• **Supplied information**:
────────────────────

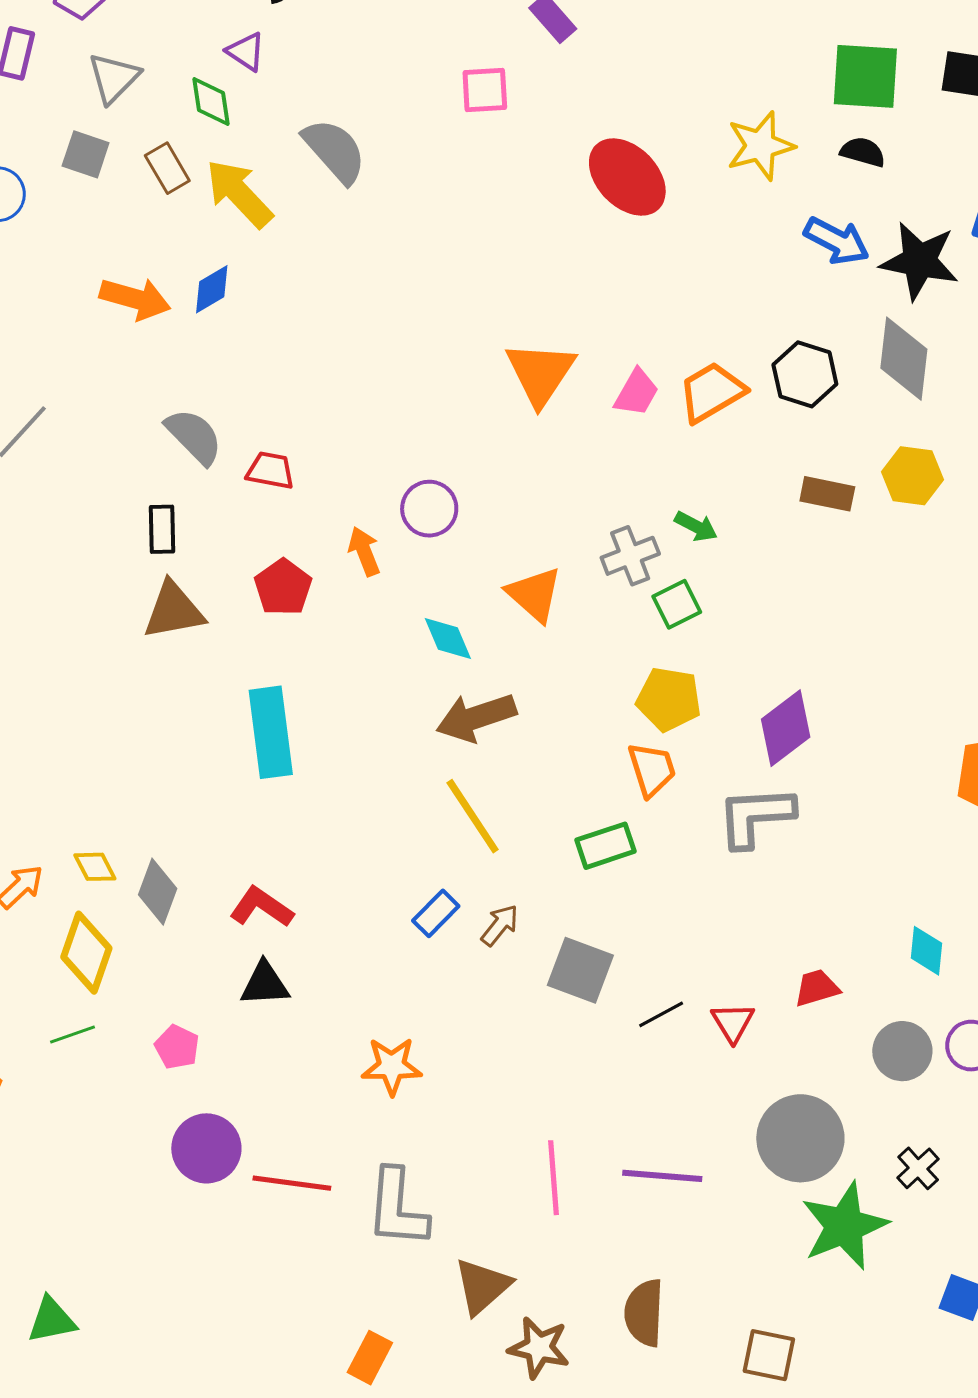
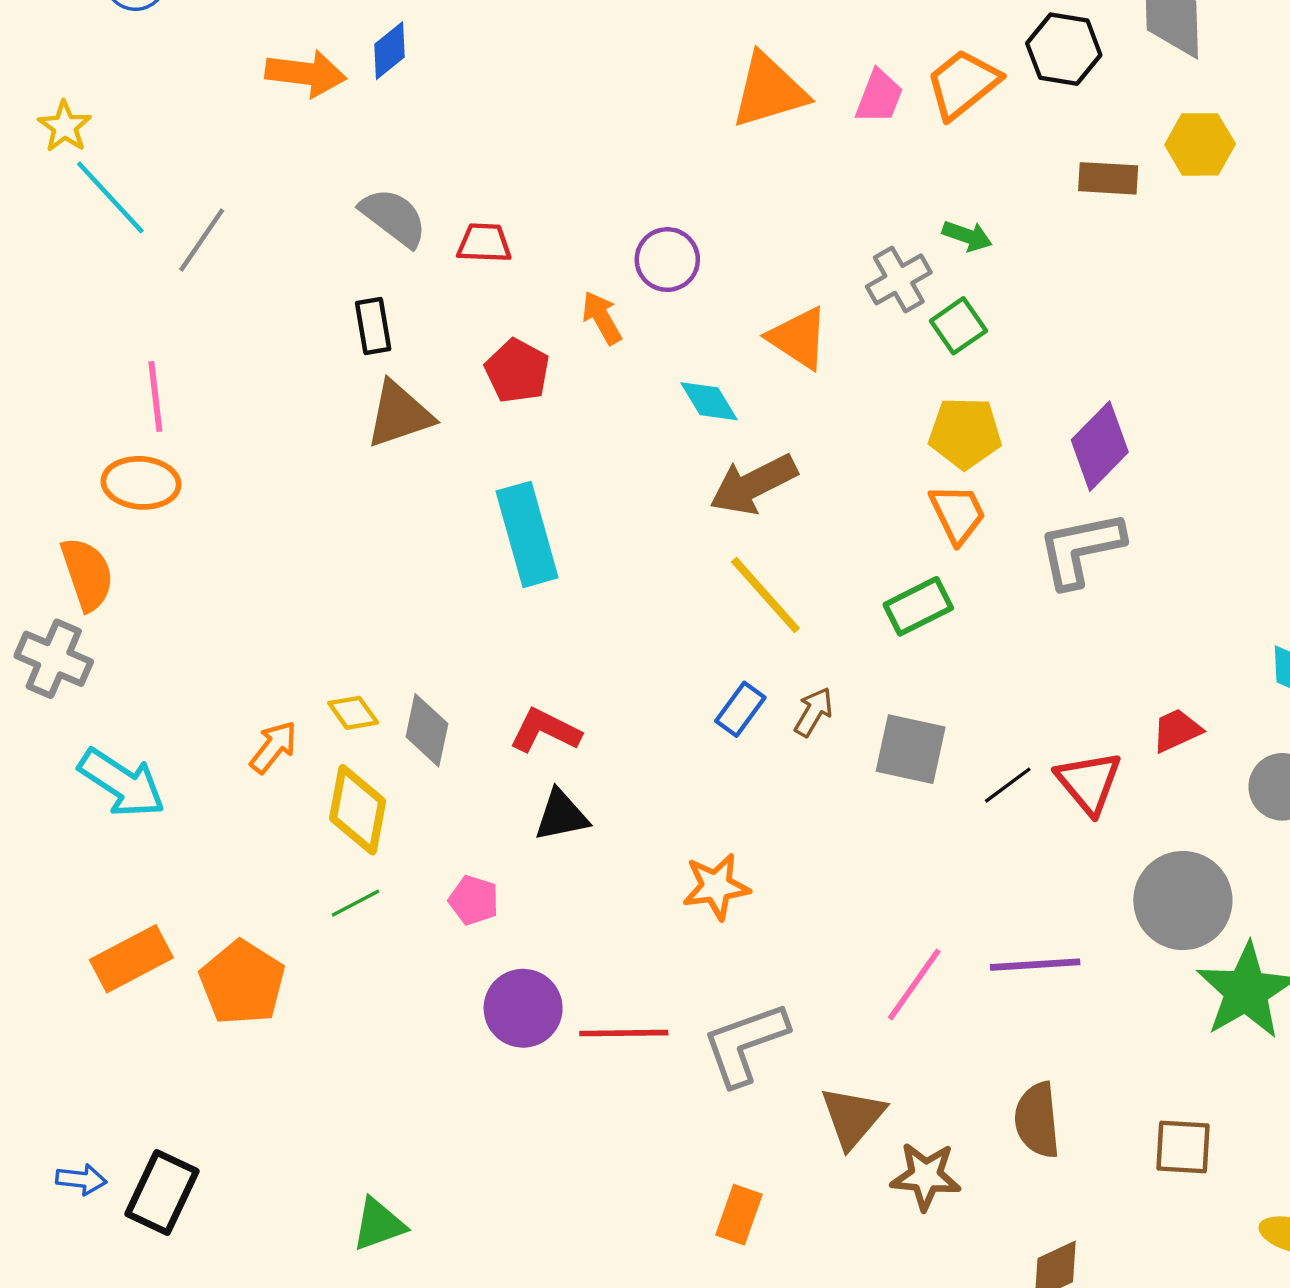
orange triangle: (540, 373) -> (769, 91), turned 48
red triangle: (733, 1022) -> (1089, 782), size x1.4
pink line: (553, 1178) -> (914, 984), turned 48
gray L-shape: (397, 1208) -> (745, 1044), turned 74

────────────────────

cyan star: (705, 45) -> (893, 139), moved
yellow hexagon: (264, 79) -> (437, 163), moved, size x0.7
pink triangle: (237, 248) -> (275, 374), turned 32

────────────────────

• **Work instruction**: An exact copy of the lines above between the line holding "orange triangle: (540, 373)" and the line holding "gray L-shape: (397, 1208)", inclusive, is the whole answer.

• **Answer box**:
orange triangle: (540, 373) -> (769, 91), turned 48
red triangle: (733, 1022) -> (1089, 782), size x1.4
pink line: (553, 1178) -> (914, 984), turned 48
gray L-shape: (397, 1208) -> (745, 1044), turned 74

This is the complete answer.